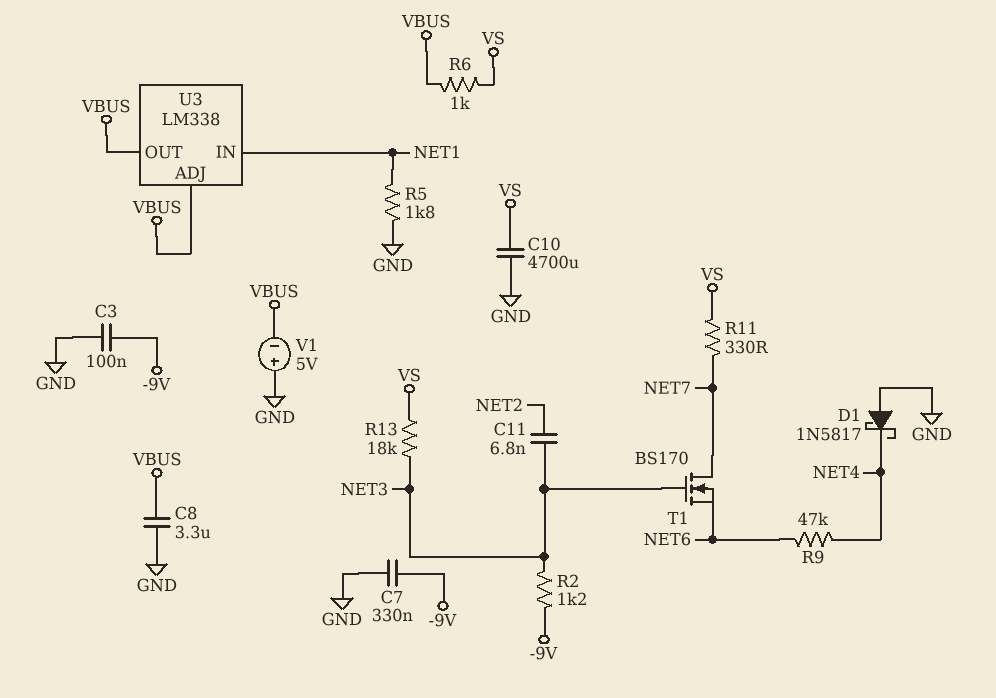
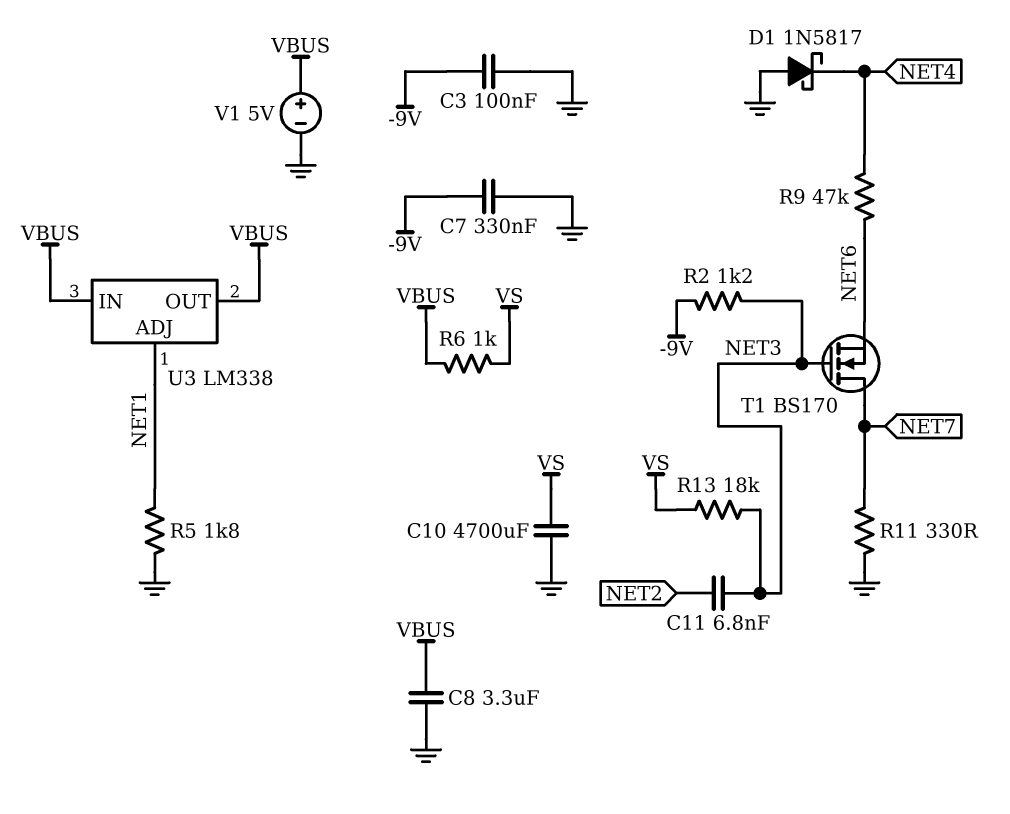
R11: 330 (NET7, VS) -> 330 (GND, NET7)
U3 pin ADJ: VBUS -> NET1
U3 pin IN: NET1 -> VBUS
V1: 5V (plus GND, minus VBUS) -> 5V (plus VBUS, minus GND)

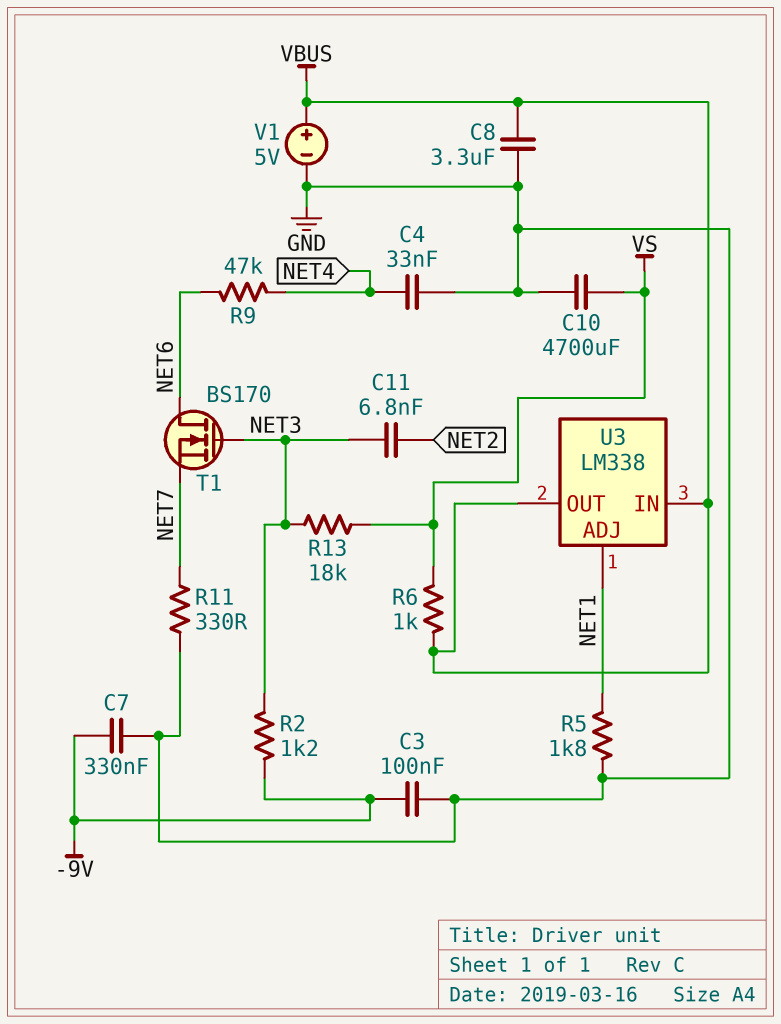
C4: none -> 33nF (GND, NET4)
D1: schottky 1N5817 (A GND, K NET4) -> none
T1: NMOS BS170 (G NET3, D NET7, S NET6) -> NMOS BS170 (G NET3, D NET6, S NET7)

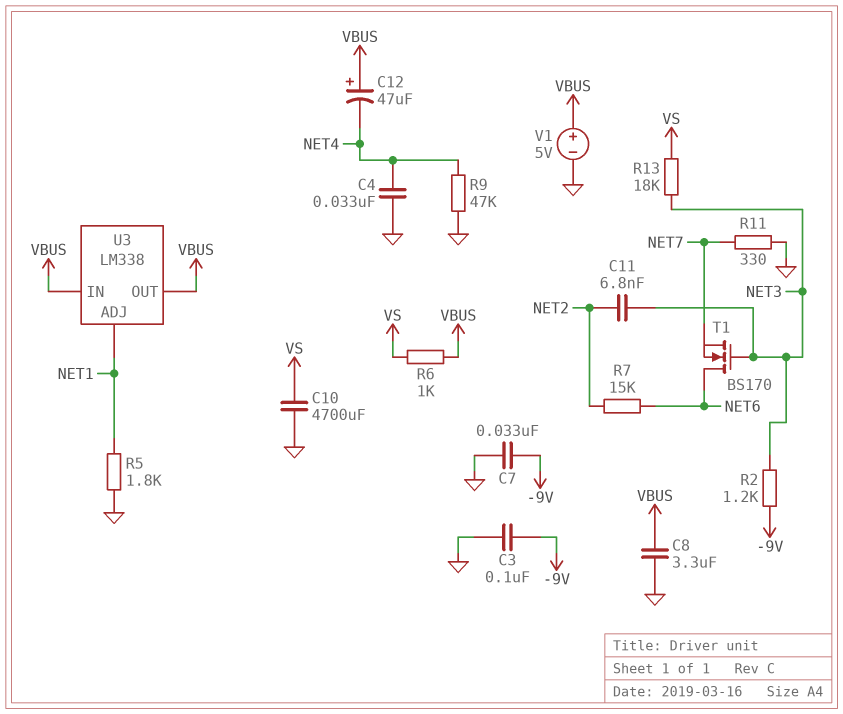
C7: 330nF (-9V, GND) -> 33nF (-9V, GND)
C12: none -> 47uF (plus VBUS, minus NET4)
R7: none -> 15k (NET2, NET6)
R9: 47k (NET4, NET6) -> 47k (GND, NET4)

------------------------------------

What is being asked: Return each line of the listing that holds the word "plus".

Written solution:
V1: 5V (plus GND, minus VBUS) -> 5V (plus VBUS, minus GND)
C12: none -> 47uF (plus VBUS, minus NET4)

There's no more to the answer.